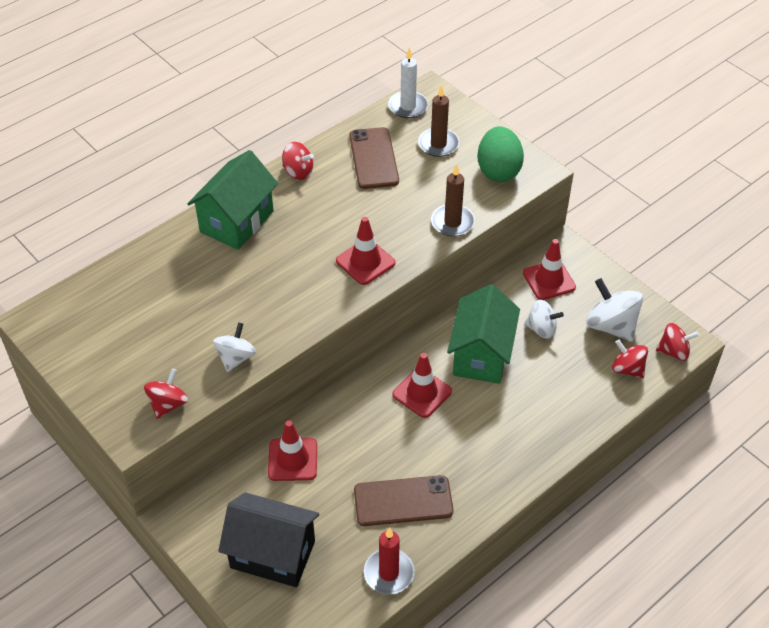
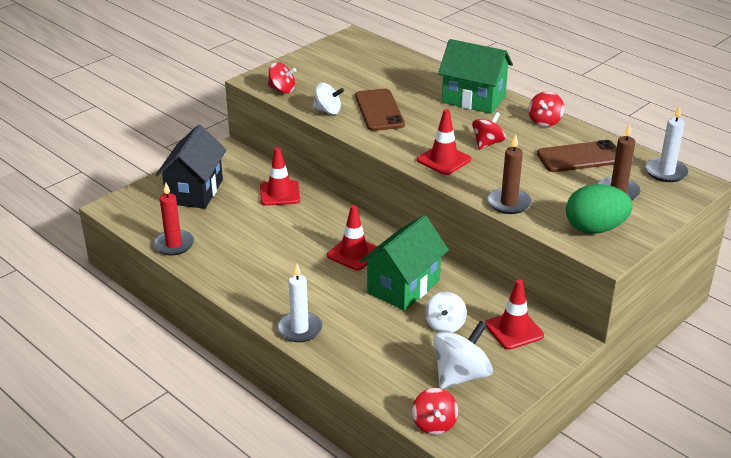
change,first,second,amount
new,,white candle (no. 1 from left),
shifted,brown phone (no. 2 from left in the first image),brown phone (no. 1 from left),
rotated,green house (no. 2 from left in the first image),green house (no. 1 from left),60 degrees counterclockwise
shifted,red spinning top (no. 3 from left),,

Prompt: Before copying the data, remove the pictures. Then repeat the rest exactly.

Task output:
change,first,second,amount
new,,white candle (no. 1 from left),
shifted,brown phone (no. 2 from left in the first image),brown phone (no. 1 from left),
rotated,green house (no. 2 from left in the first image),green house (no. 1 from left),60 degrees counterclockwise
shifted,red spinning top (no. 3 from left),,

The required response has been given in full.